Your goal → From the entries below, copy every line that holds the word "move".

Dataset content →
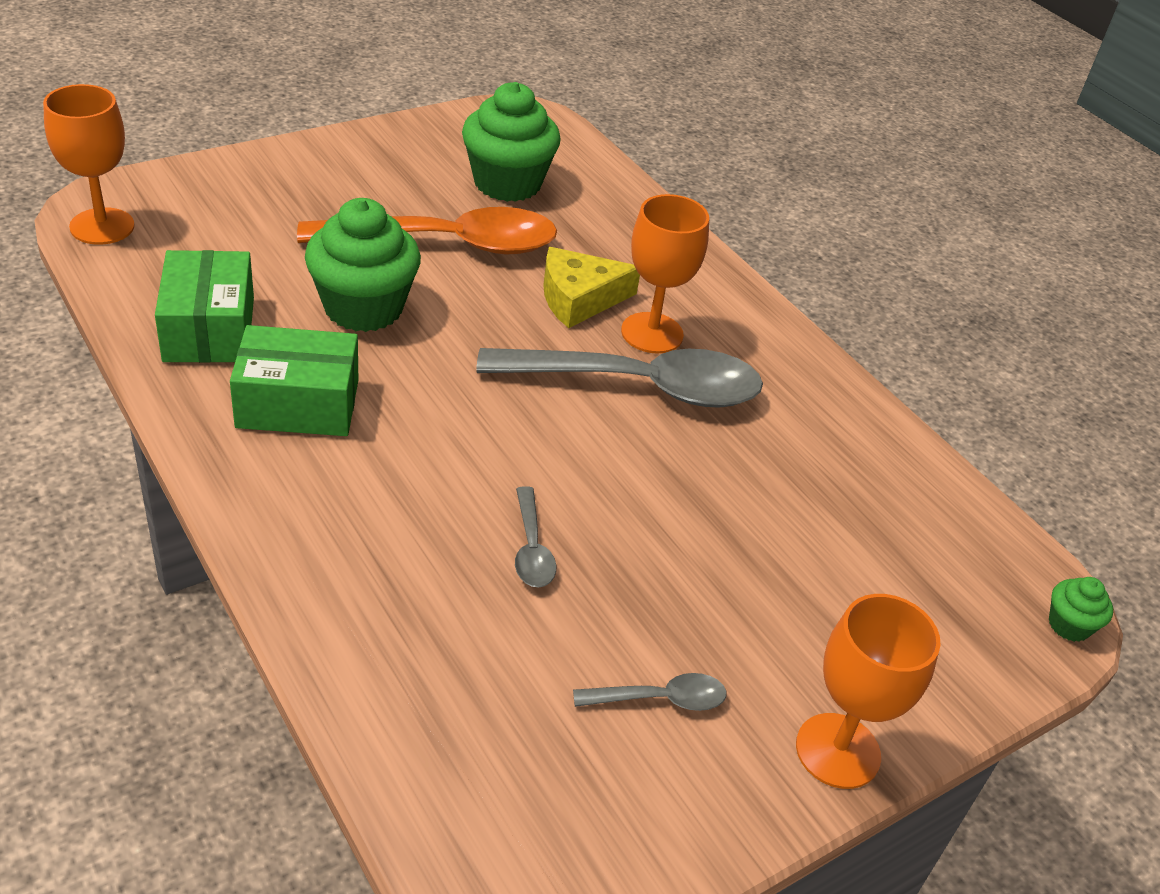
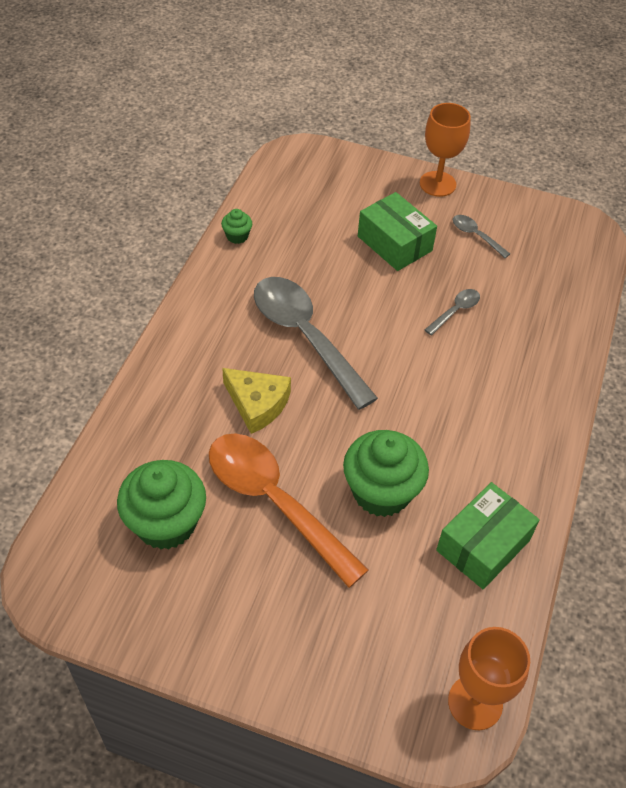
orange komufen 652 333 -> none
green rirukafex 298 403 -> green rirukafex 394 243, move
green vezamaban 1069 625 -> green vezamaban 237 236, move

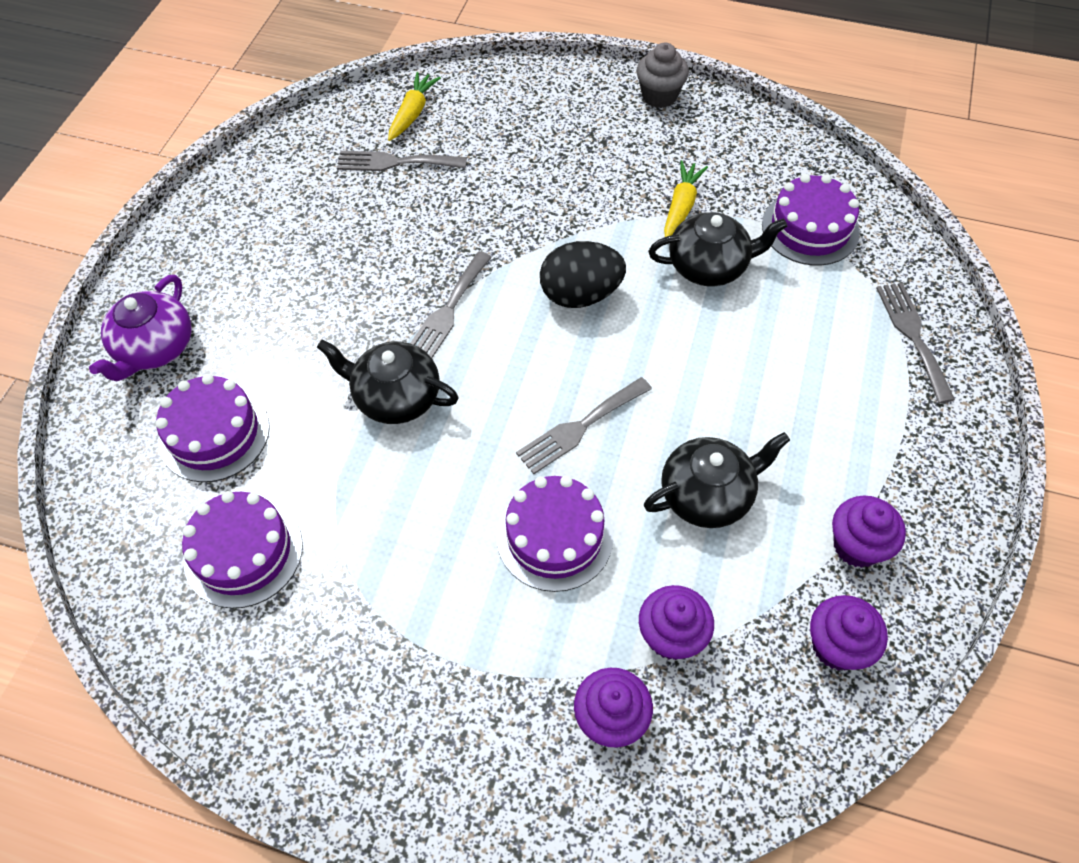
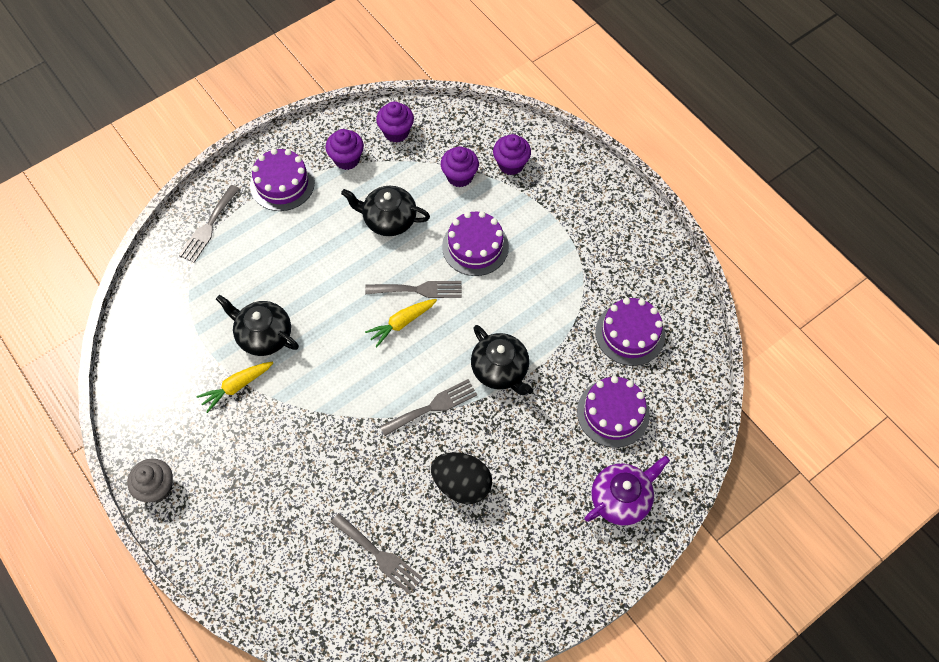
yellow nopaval 413 113 -> yellow nopaval 402 323, move
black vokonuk 580 295 -> black vokonuk 461 484, move
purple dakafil 810 228 -> purple dakafil 282 183, move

Answer space →
green rirukafex 298 403 -> green rirukafex 394 243, move
green vezamaban 1069 625 -> green vezamaban 237 236, move
yellow nopaval 413 113 -> yellow nopaval 402 323, move
black vokonuk 580 295 -> black vokonuk 461 484, move
purple dakafil 810 228 -> purple dakafil 282 183, move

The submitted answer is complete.